• EXERCISE PROMPT:
Convert every entry below into a Markdown table with two columns, Row for a running number and Change for the entry itself, and skip any blank lines. Leave the pictures out of the table.

**** DATA EXCERPTS

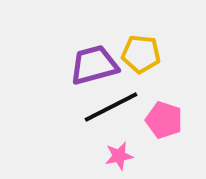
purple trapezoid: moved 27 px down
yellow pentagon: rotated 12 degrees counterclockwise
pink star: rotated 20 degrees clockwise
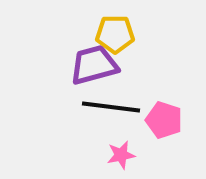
yellow pentagon: moved 26 px left, 20 px up; rotated 6 degrees counterclockwise
black line: rotated 34 degrees clockwise
pink star: moved 2 px right, 1 px up
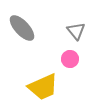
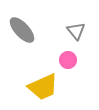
gray ellipse: moved 2 px down
pink circle: moved 2 px left, 1 px down
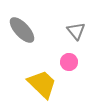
pink circle: moved 1 px right, 2 px down
yellow trapezoid: moved 1 px left, 3 px up; rotated 112 degrees counterclockwise
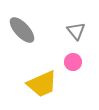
pink circle: moved 4 px right
yellow trapezoid: rotated 112 degrees clockwise
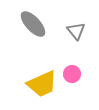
gray ellipse: moved 11 px right, 6 px up
pink circle: moved 1 px left, 12 px down
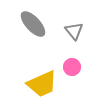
gray triangle: moved 2 px left
pink circle: moved 7 px up
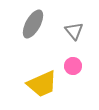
gray ellipse: rotated 72 degrees clockwise
pink circle: moved 1 px right, 1 px up
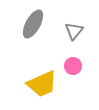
gray triangle: rotated 18 degrees clockwise
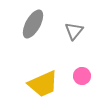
pink circle: moved 9 px right, 10 px down
yellow trapezoid: moved 1 px right
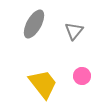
gray ellipse: moved 1 px right
yellow trapezoid: rotated 104 degrees counterclockwise
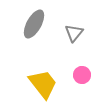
gray triangle: moved 2 px down
pink circle: moved 1 px up
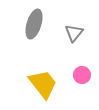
gray ellipse: rotated 12 degrees counterclockwise
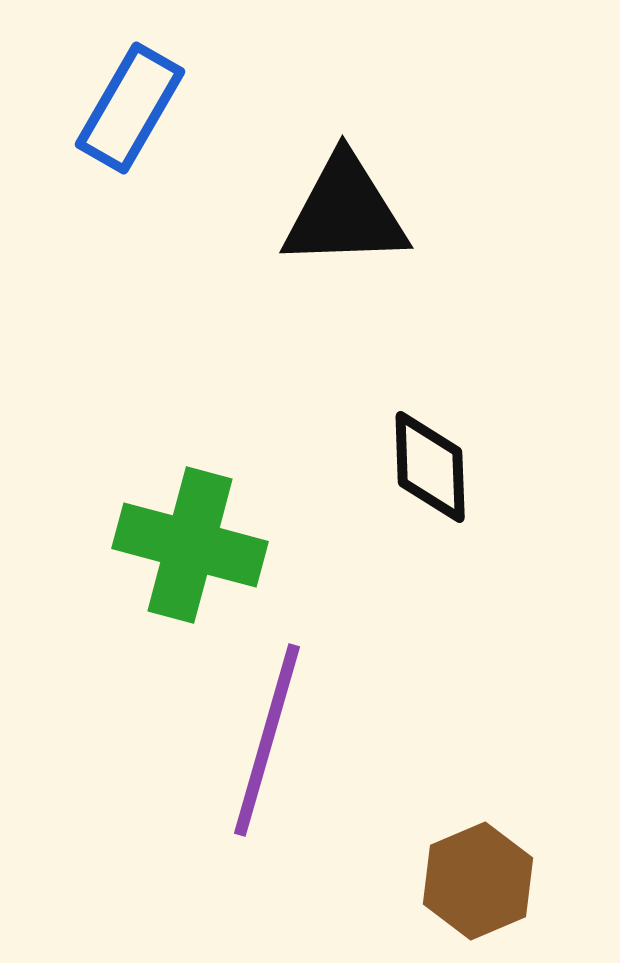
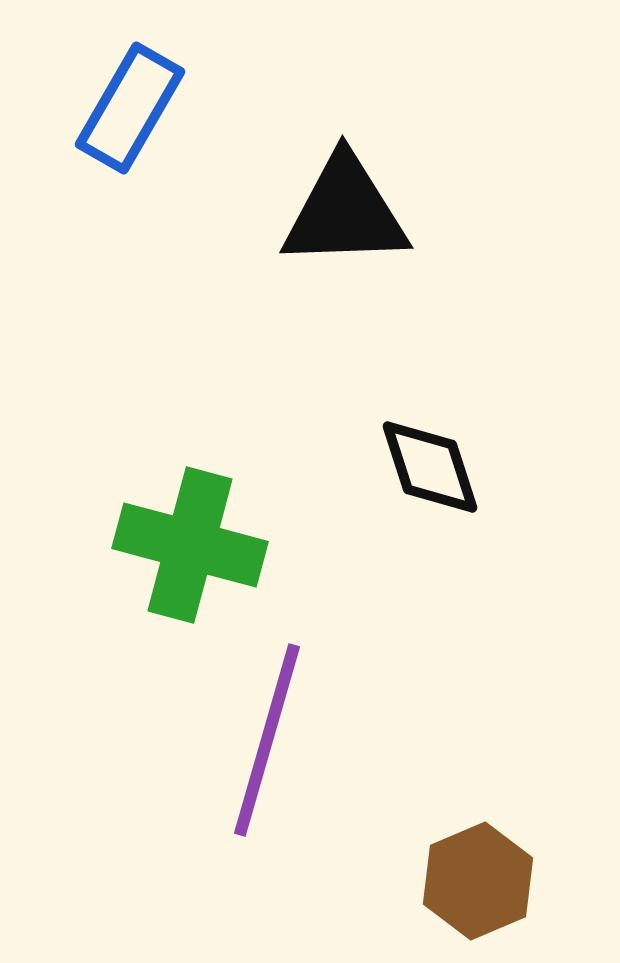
black diamond: rotated 16 degrees counterclockwise
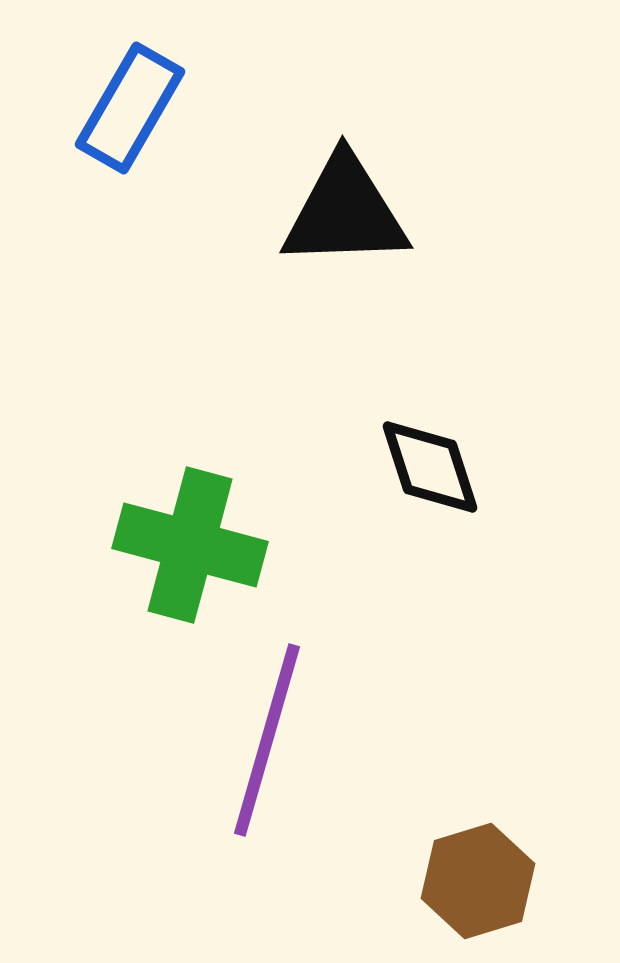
brown hexagon: rotated 6 degrees clockwise
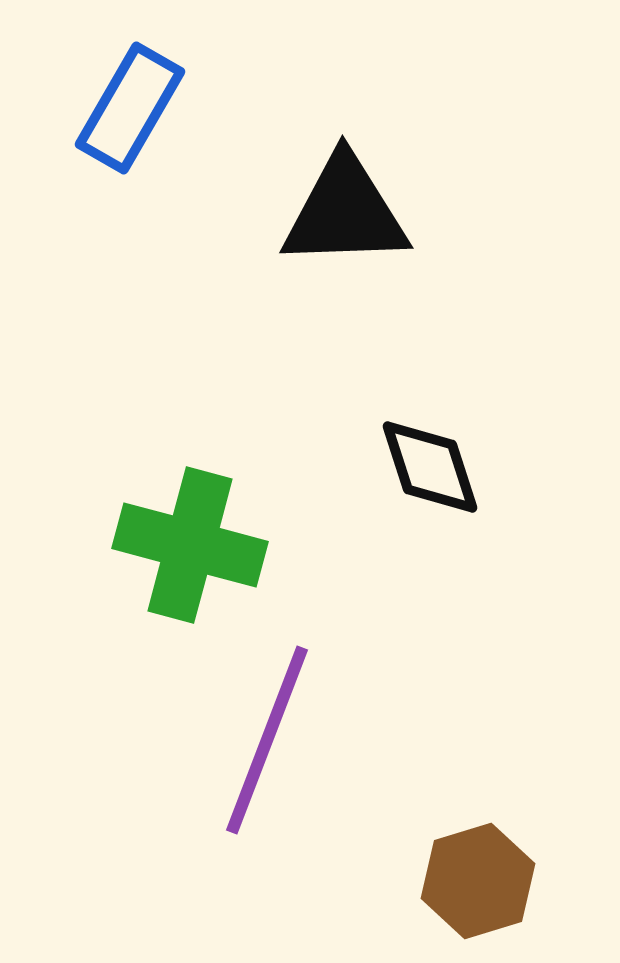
purple line: rotated 5 degrees clockwise
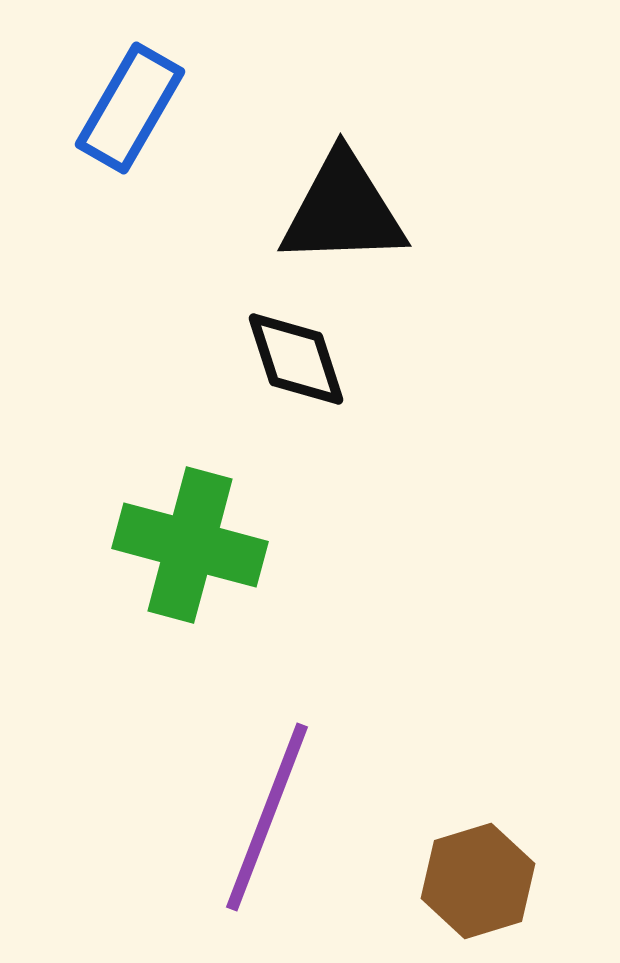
black triangle: moved 2 px left, 2 px up
black diamond: moved 134 px left, 108 px up
purple line: moved 77 px down
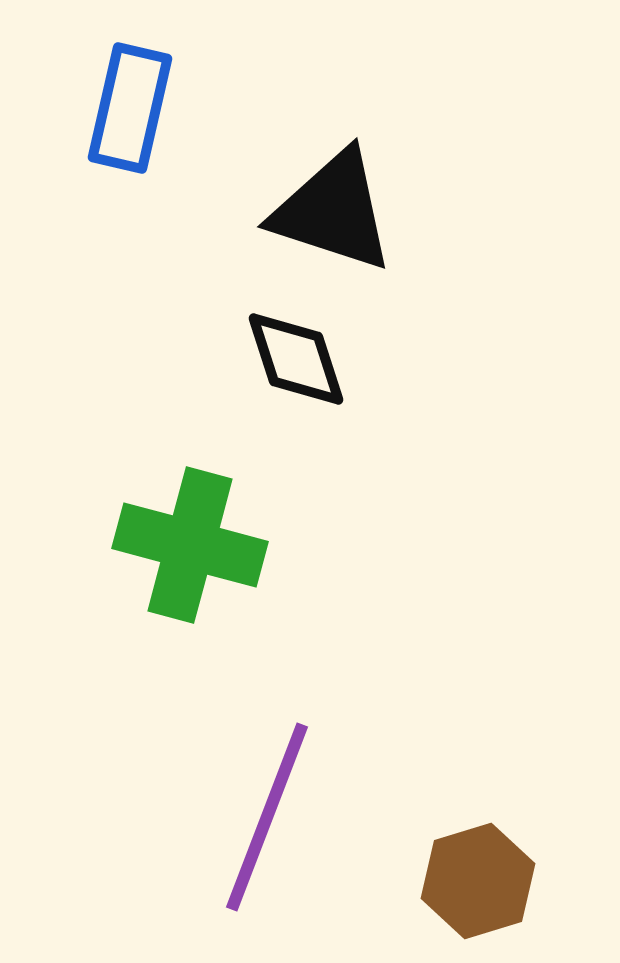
blue rectangle: rotated 17 degrees counterclockwise
black triangle: moved 10 px left, 1 px down; rotated 20 degrees clockwise
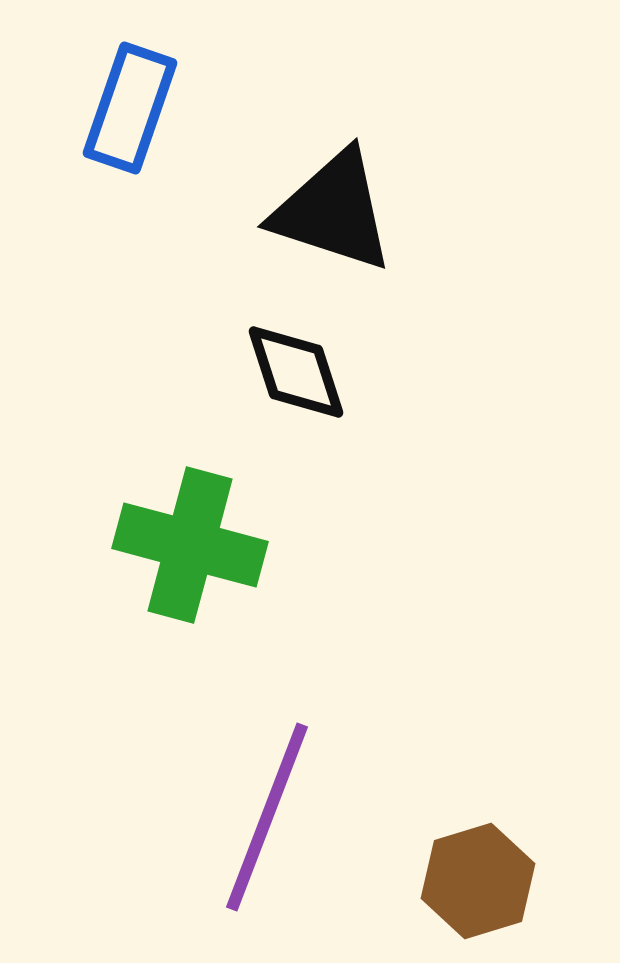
blue rectangle: rotated 6 degrees clockwise
black diamond: moved 13 px down
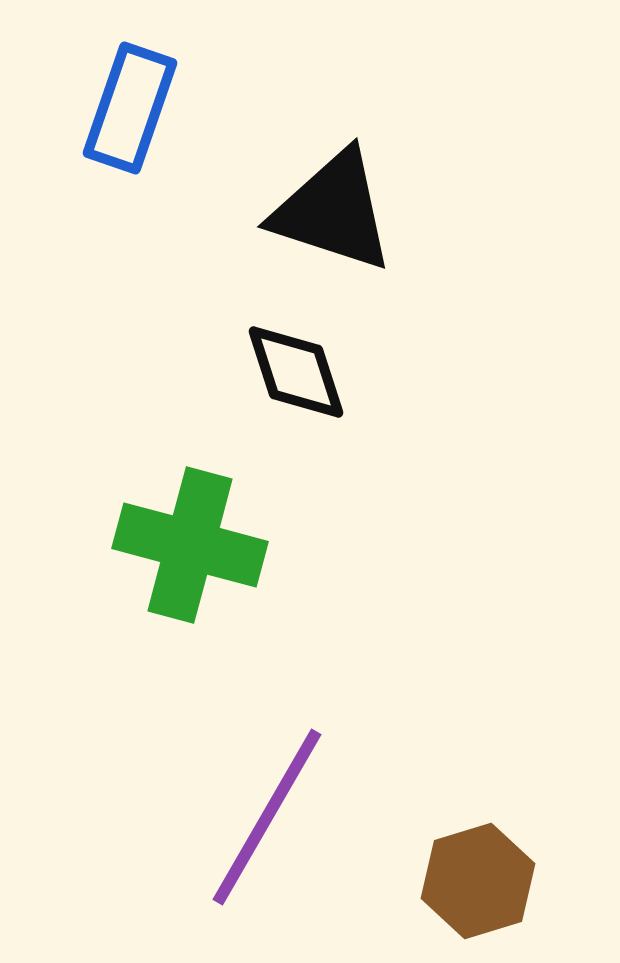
purple line: rotated 9 degrees clockwise
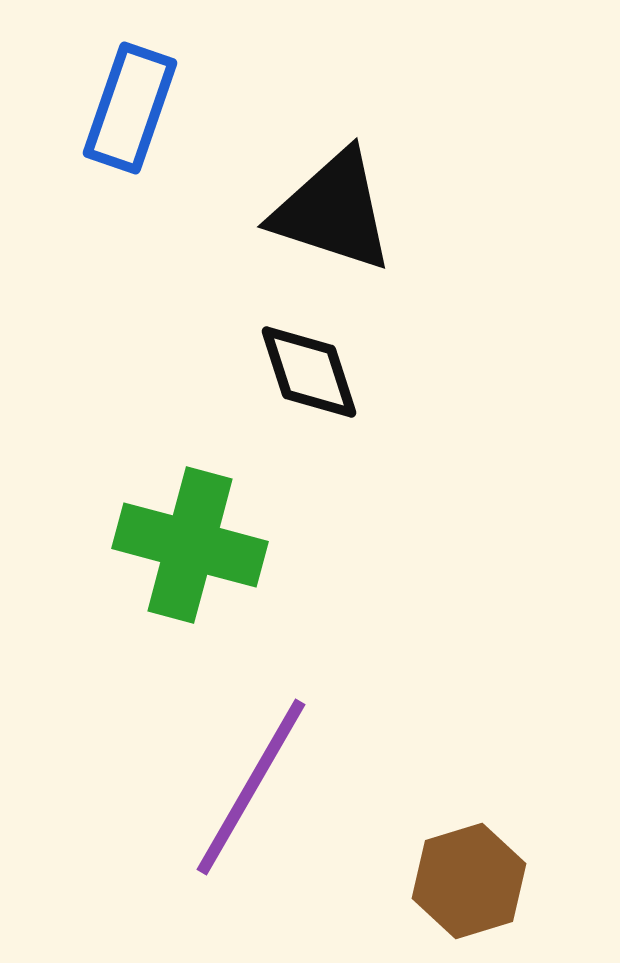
black diamond: moved 13 px right
purple line: moved 16 px left, 30 px up
brown hexagon: moved 9 px left
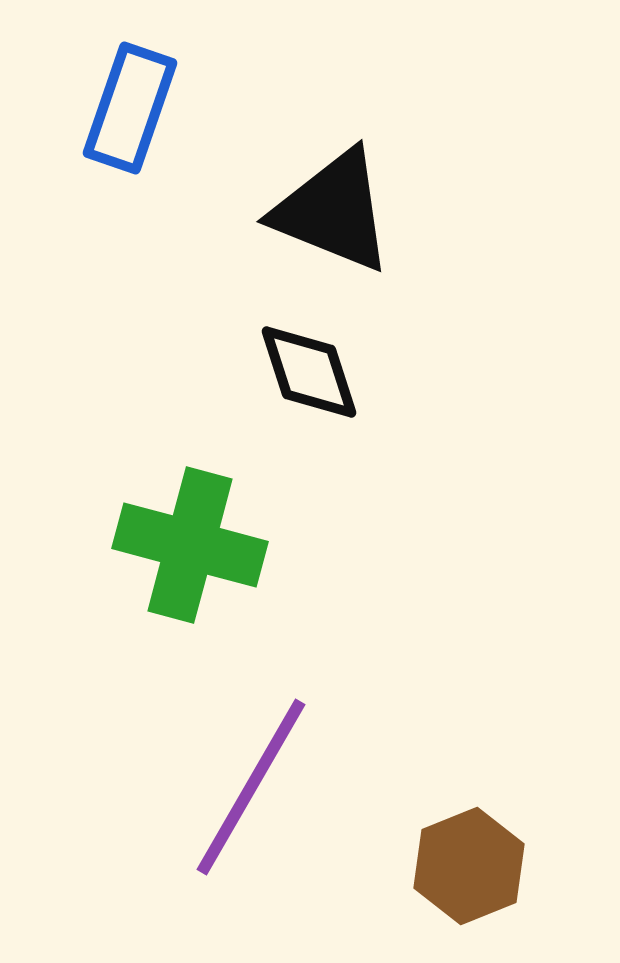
black triangle: rotated 4 degrees clockwise
brown hexagon: moved 15 px up; rotated 5 degrees counterclockwise
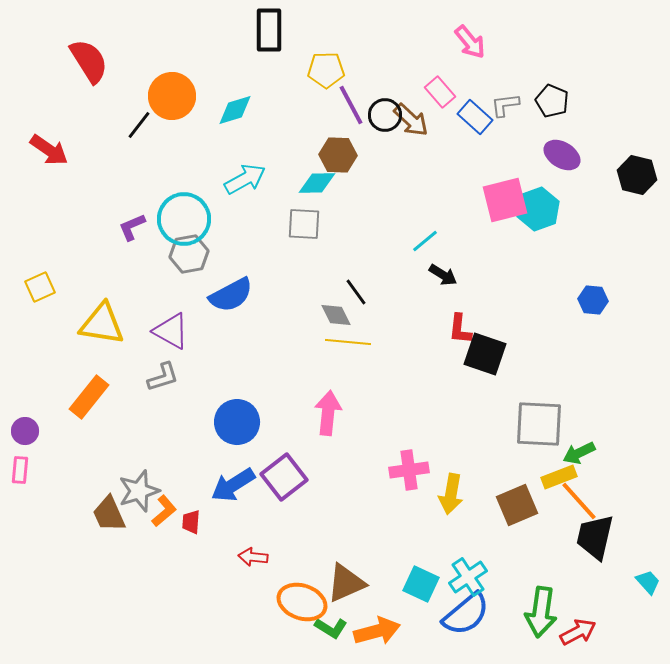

********

• OUTPUT:
| Row | Change |
|---|---|
| 1 | purple trapezoid: moved 27 px down |
| 2 | yellow pentagon: rotated 12 degrees counterclockwise |
| 3 | pink star: rotated 20 degrees clockwise |
| 4 | yellow pentagon: moved 26 px left, 20 px up; rotated 6 degrees counterclockwise |
| 5 | black line: rotated 34 degrees clockwise |
| 6 | pink star: moved 2 px right, 1 px up |
| 7 | gray ellipse: moved 2 px down |
| 8 | pink circle: moved 2 px left, 1 px down |
| 9 | pink circle: moved 1 px right, 2 px down |
| 10 | yellow trapezoid: moved 1 px left, 3 px up; rotated 112 degrees counterclockwise |
| 11 | pink circle: moved 4 px right |
| 12 | yellow trapezoid: rotated 112 degrees clockwise |
| 13 | gray ellipse: moved 11 px right, 6 px up |
| 14 | pink circle: moved 1 px left, 12 px down |
| 15 | gray triangle: moved 2 px left |
| 16 | pink circle: moved 7 px up |
| 17 | gray ellipse: rotated 72 degrees clockwise |
| 18 | pink circle: moved 1 px right, 1 px up |
| 19 | gray triangle: rotated 18 degrees clockwise |
| 20 | pink circle: moved 9 px right, 10 px down |
| 21 | yellow trapezoid: moved 1 px right |
| 22 | gray ellipse: moved 1 px right |
| 23 | yellow trapezoid: rotated 104 degrees counterclockwise |
| 24 | gray triangle: moved 2 px down |
| 25 | pink circle: moved 1 px up |
| 26 | gray ellipse: rotated 12 degrees counterclockwise |
| 27 | black diamond: rotated 16 degrees counterclockwise |
| 28 | brown hexagon: rotated 6 degrees clockwise |
| 29 | purple line: rotated 5 degrees clockwise |
| 30 | black triangle: moved 2 px left, 2 px up |
| 31 | black diamond: moved 134 px left, 108 px up |
| 32 | purple line: moved 77 px down |
| 33 | blue rectangle: rotated 17 degrees counterclockwise |
| 34 | black triangle: moved 10 px left, 1 px down; rotated 20 degrees clockwise |
| 35 | blue rectangle: rotated 6 degrees clockwise |
| 36 | black diamond: moved 13 px down |
| 37 | purple line: rotated 9 degrees clockwise |
| 38 | black diamond: moved 13 px right |
| 39 | purple line: moved 16 px left, 30 px up |
| 40 | brown hexagon: moved 9 px left |
| 41 | black triangle: rotated 4 degrees clockwise |
| 42 | brown hexagon: moved 15 px up; rotated 5 degrees counterclockwise |